__Saved entries__:
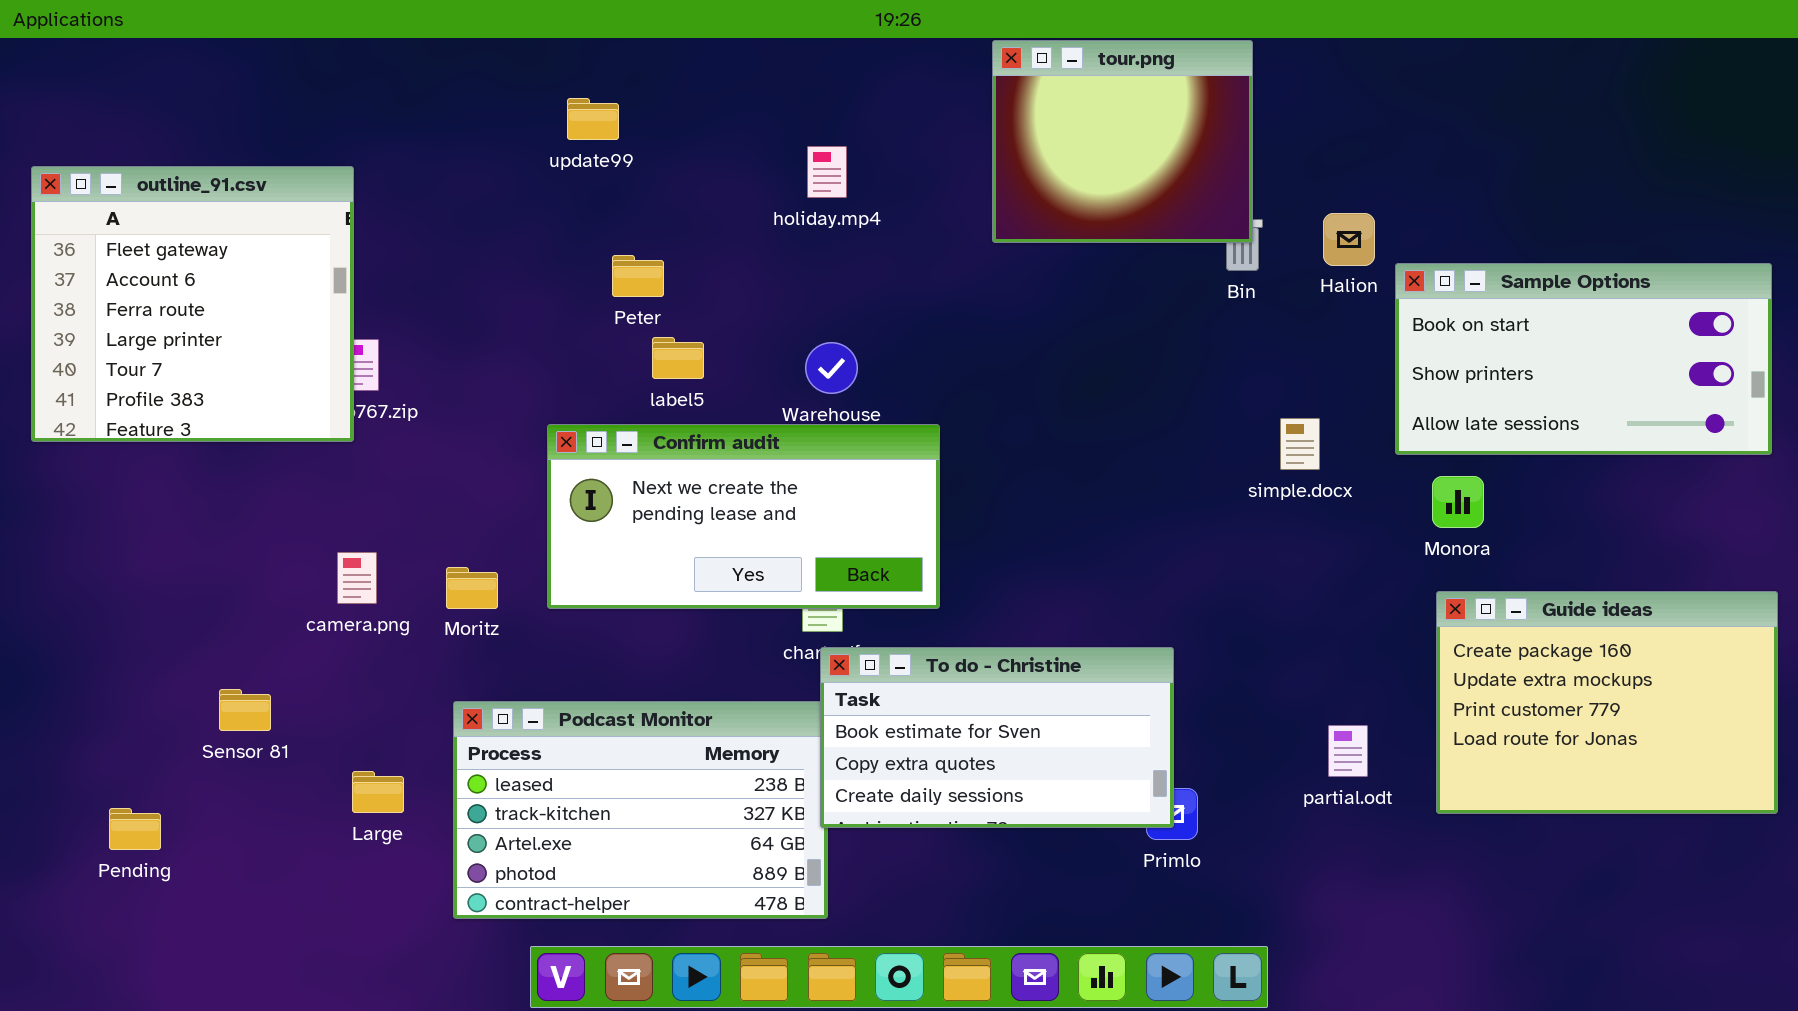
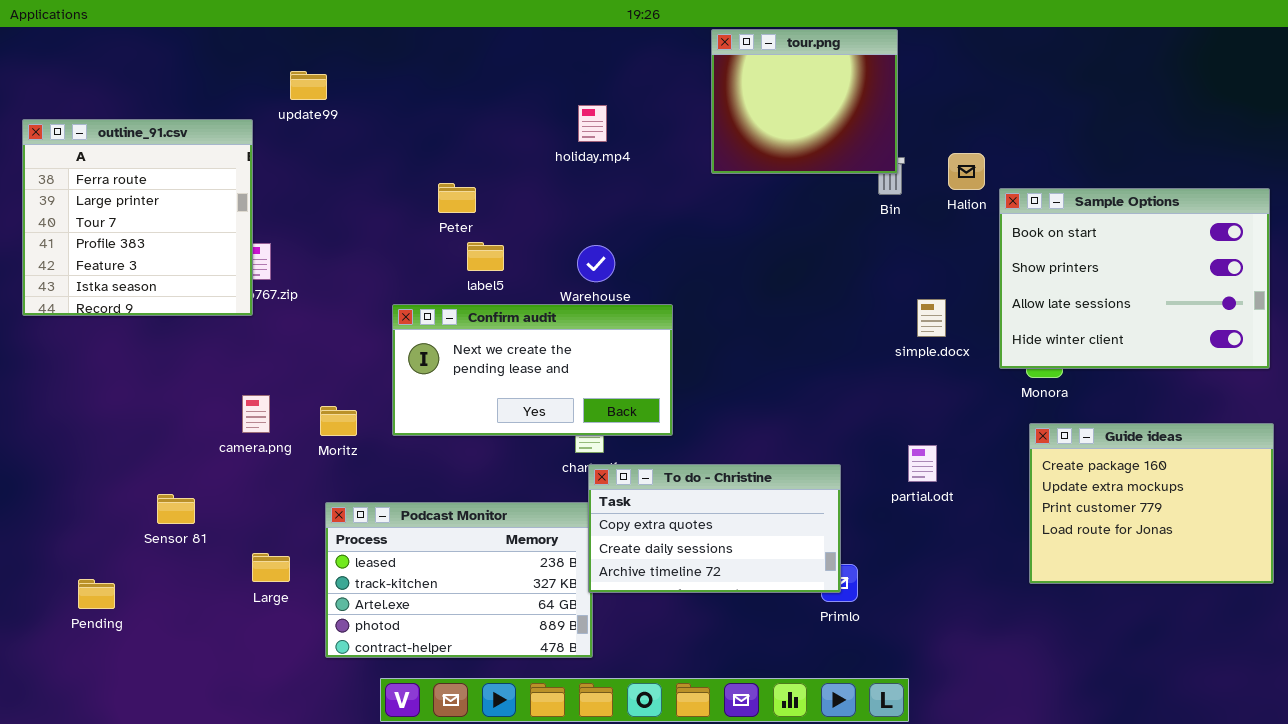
update99: [567,98,619,140] -> [290,71,327,100], moved
outline_91.csv: [31,166,354,442] -> [22,119,253,316], scrolled down 2 rows
Sample Options: [1395,263,1772,455] -> [999,188,1270,369], resized
To do - Christine: [820,647,1174,828] -> [588,464,841,593], scrolled down 1 row
partial.odt: [1328,725,1368,777] -> [908,445,937,482], moved

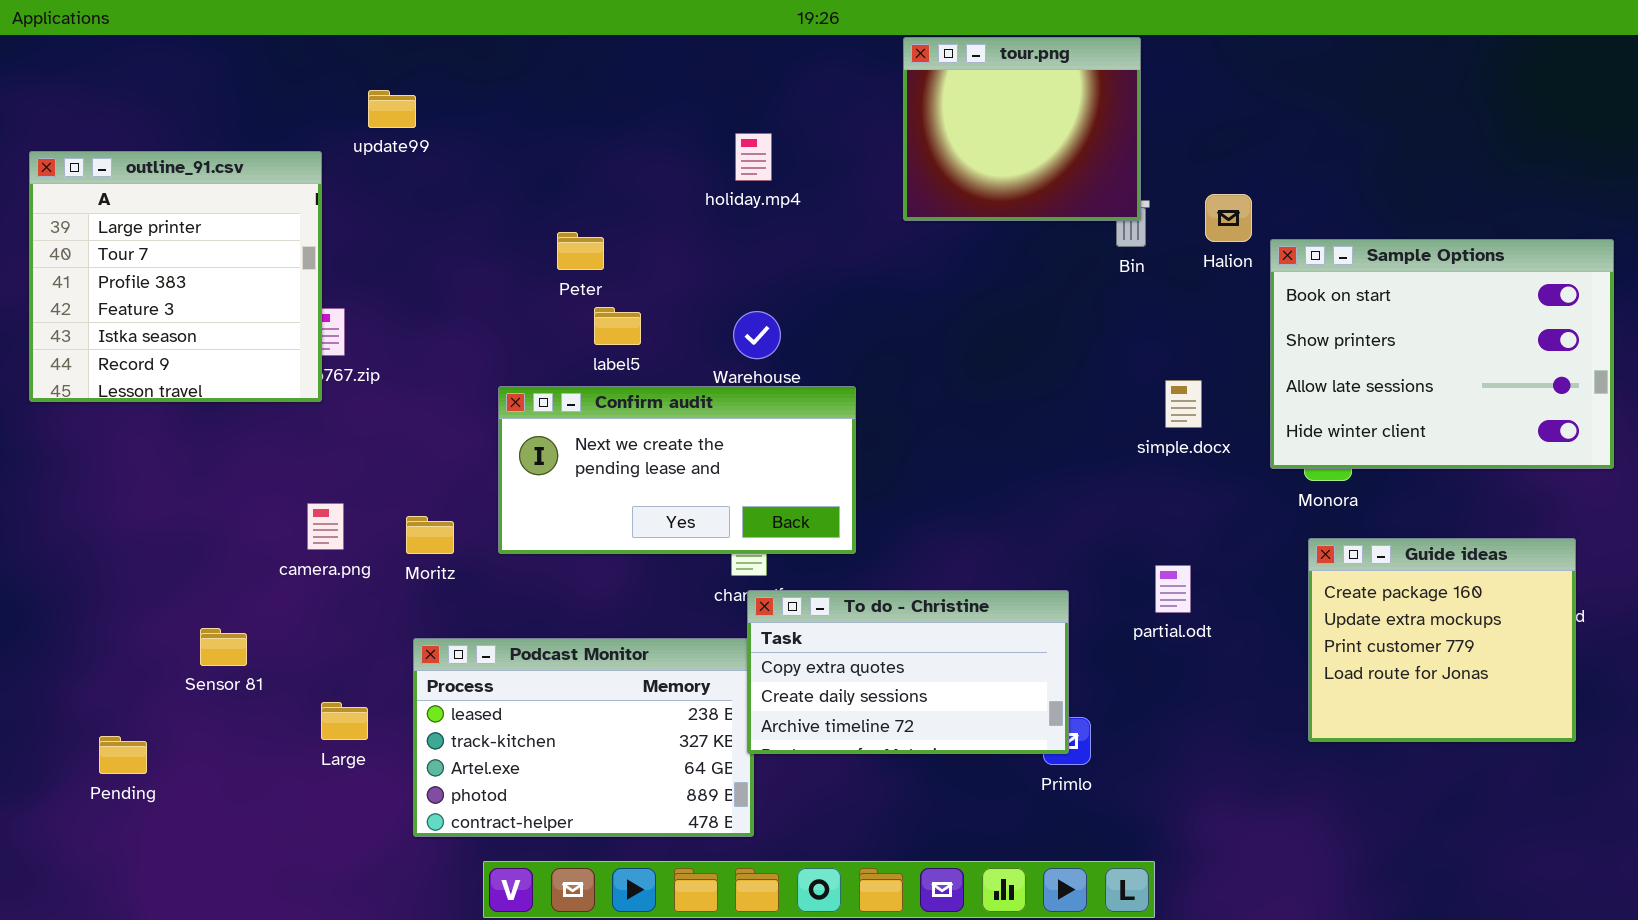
outline_91.csv: [22,119,253,316] -> [29,151,322,402], scrolled down 1 row
Guide ideas: [1029,423,1274,584] -> [1308,538,1576,742], resized

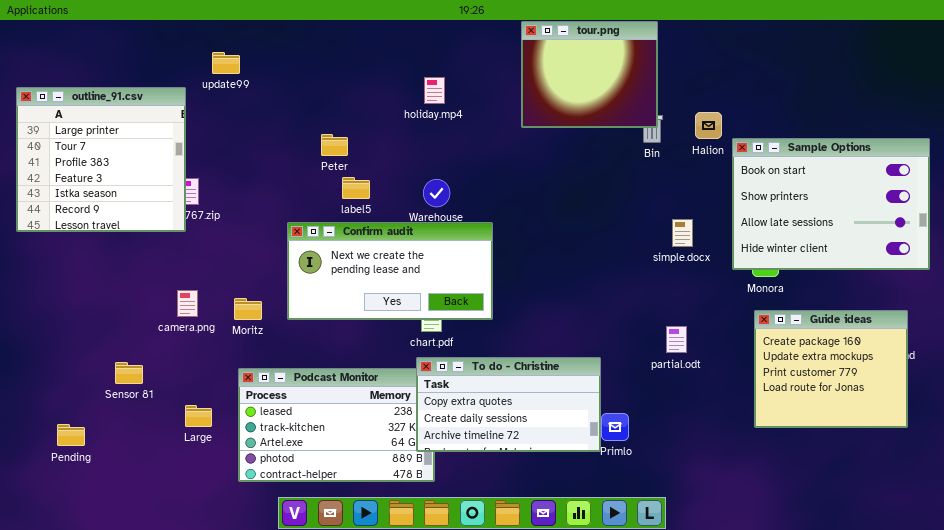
To do - Christine: [747,590,1069,754] -> [416,357,601,452], moved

__Your goal__: Your answer must be a single number: the count of lines in these records that contain "scrolled".

__Task output__: 3